→ HOW TO COMPLETE THIS TASK:
Please repeat only the lines below starting at the line that holds "Q2: NMOS SI2302" and ending at the line that holds "R8: 1.2k (COM, VB) -> 1.2k (COM, U3/in-)", exactly, with both of those lines included and every picture omitted.

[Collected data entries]
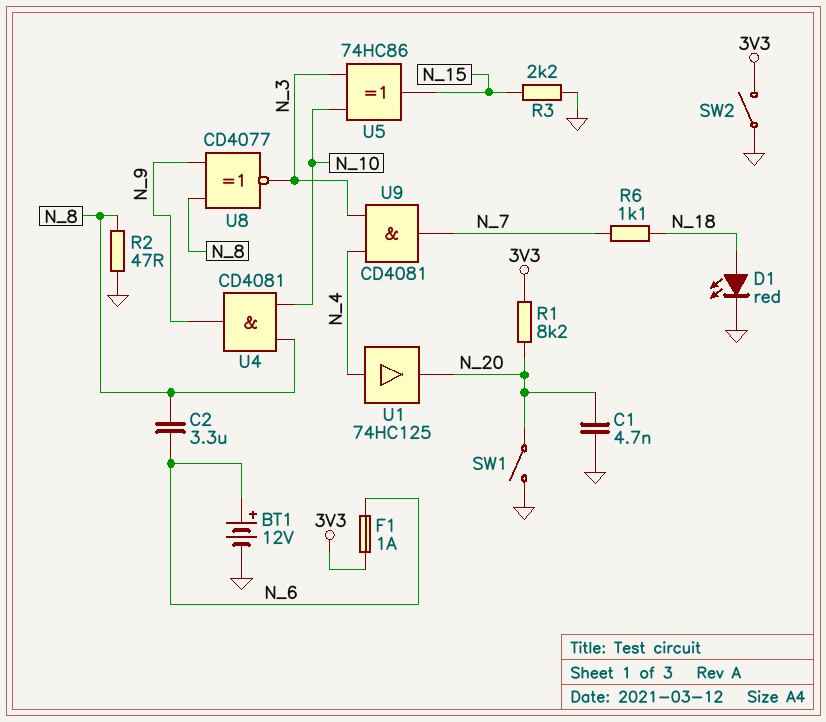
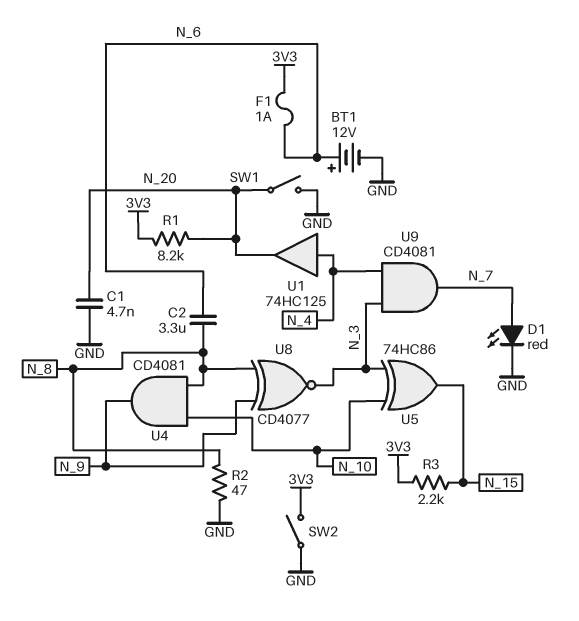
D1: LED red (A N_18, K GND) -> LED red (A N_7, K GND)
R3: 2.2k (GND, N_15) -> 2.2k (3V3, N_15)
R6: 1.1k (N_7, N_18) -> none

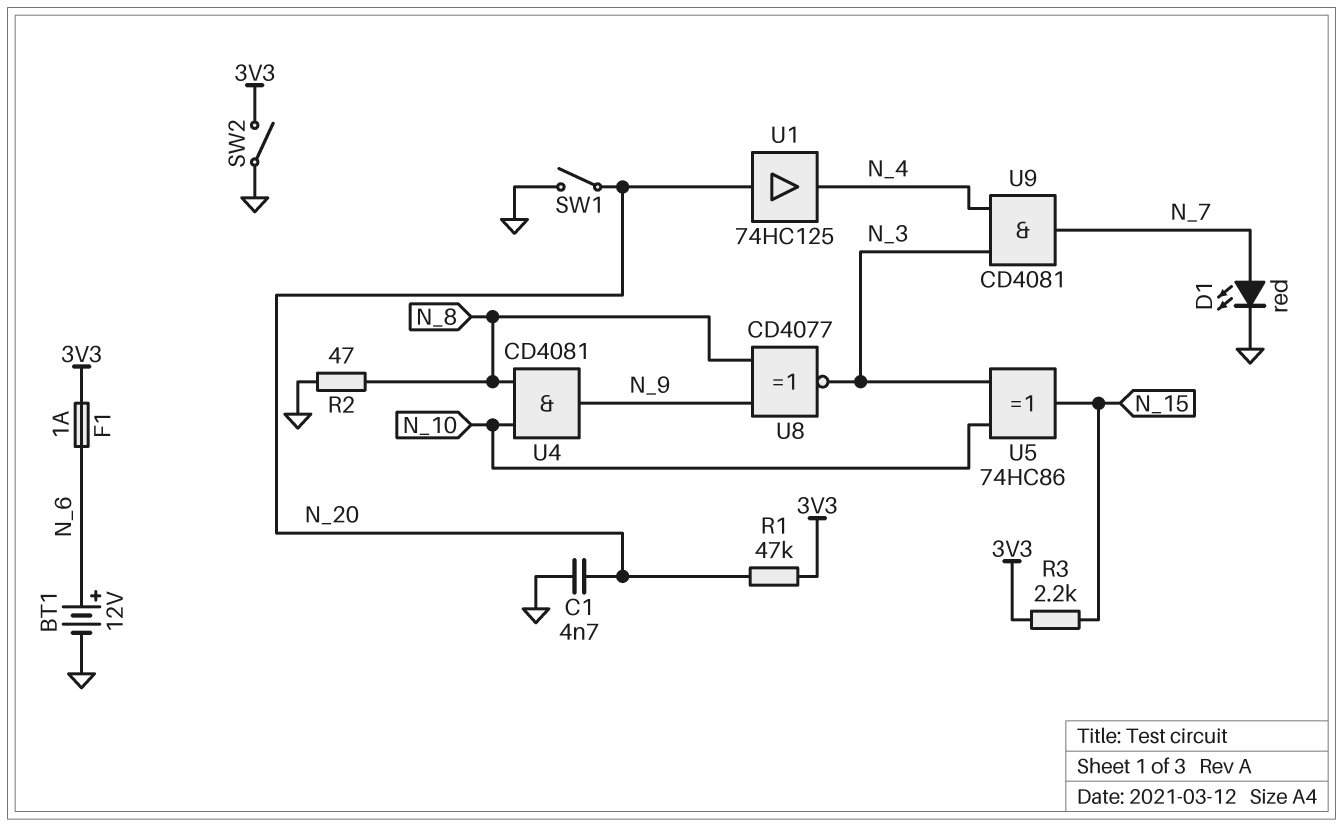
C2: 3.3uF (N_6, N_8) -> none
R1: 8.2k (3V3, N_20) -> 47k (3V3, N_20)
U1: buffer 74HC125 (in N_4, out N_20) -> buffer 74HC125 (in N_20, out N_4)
* * *
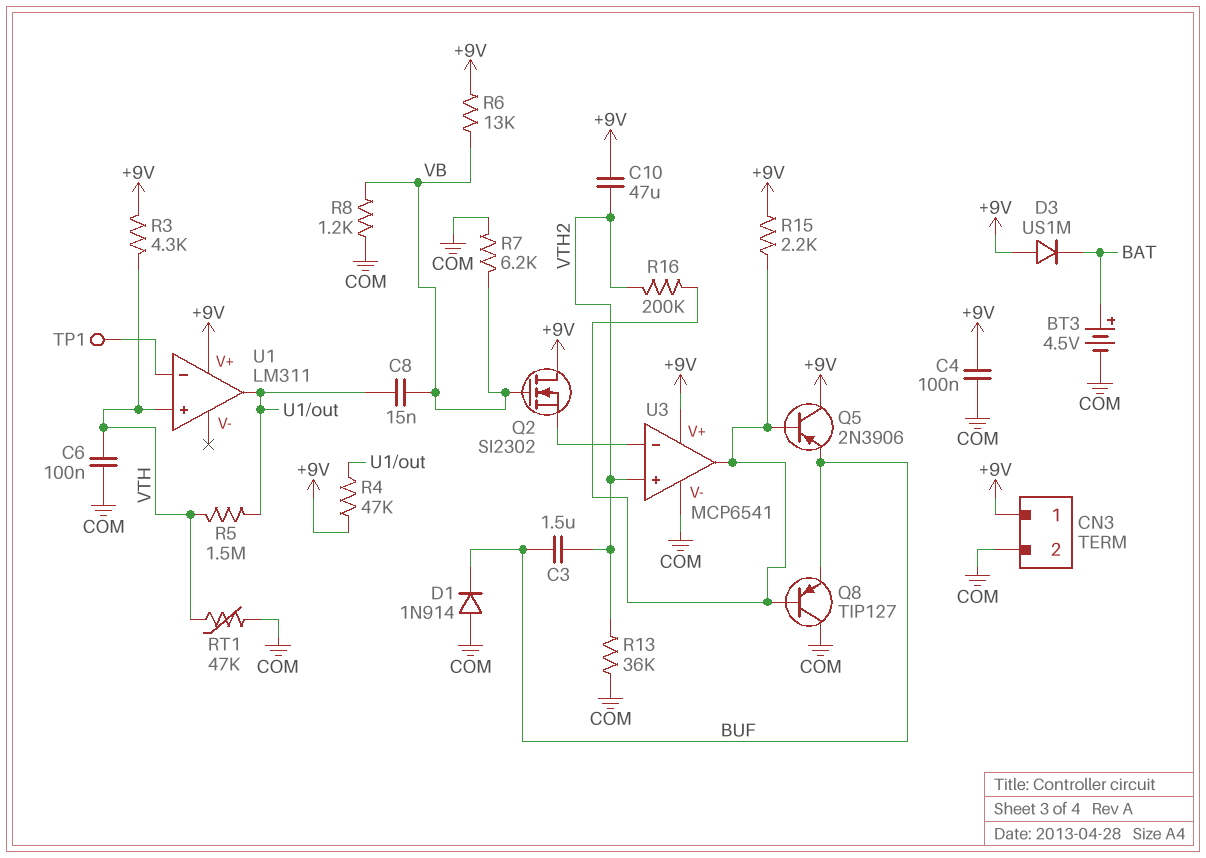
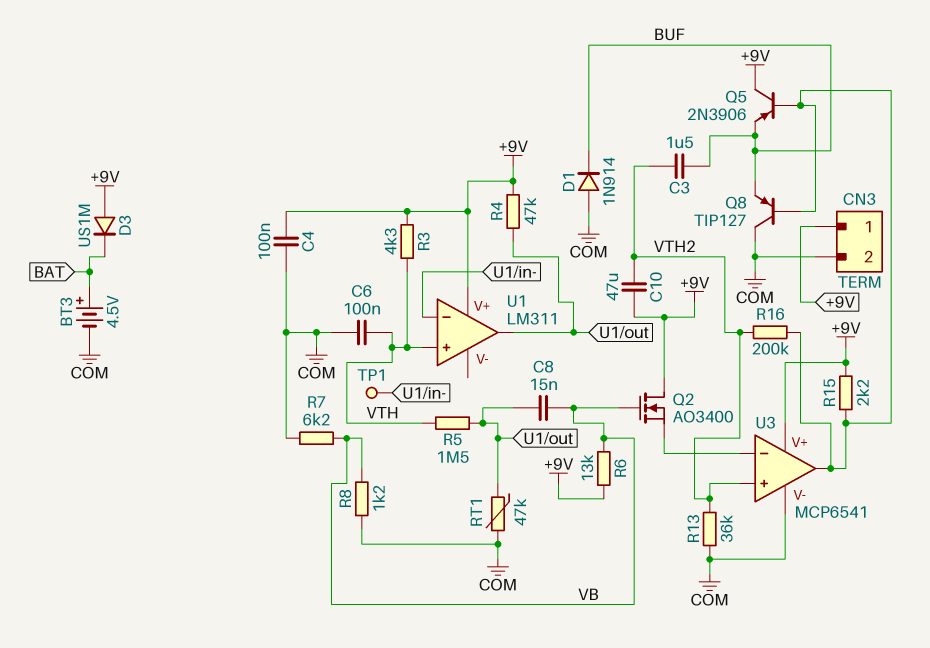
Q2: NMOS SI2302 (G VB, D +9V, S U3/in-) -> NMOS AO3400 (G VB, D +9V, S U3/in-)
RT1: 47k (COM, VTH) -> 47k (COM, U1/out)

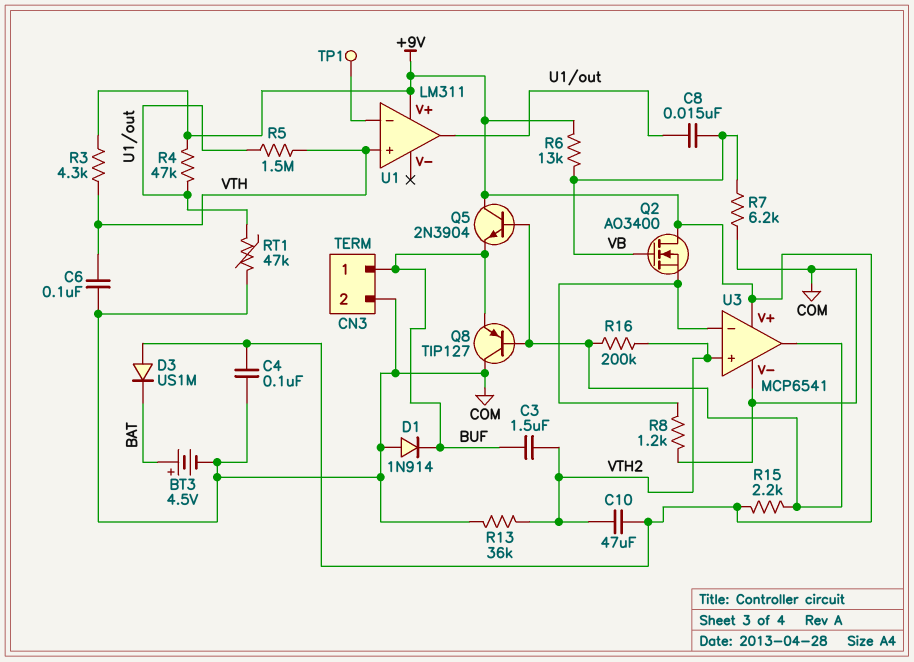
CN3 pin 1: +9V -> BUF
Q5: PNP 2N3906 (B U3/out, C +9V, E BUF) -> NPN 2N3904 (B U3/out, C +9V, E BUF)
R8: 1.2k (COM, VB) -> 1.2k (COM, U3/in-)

→ OUTPUT BELOW:
Q2: NMOS SI2302 (G VB, D +9V, S U3/in-) -> NMOS AO3400 (G VB, D +9V, S U3/in-)
RT1: 47k (COM, VTH) -> 47k (COM, U1/out)

CN3 pin 1: +9V -> BUF
Q5: PNP 2N3906 (B U3/out, C +9V, E BUF) -> NPN 2N3904 (B U3/out, C +9V, E BUF)
R8: 1.2k (COM, VB) -> 1.2k (COM, U3/in-)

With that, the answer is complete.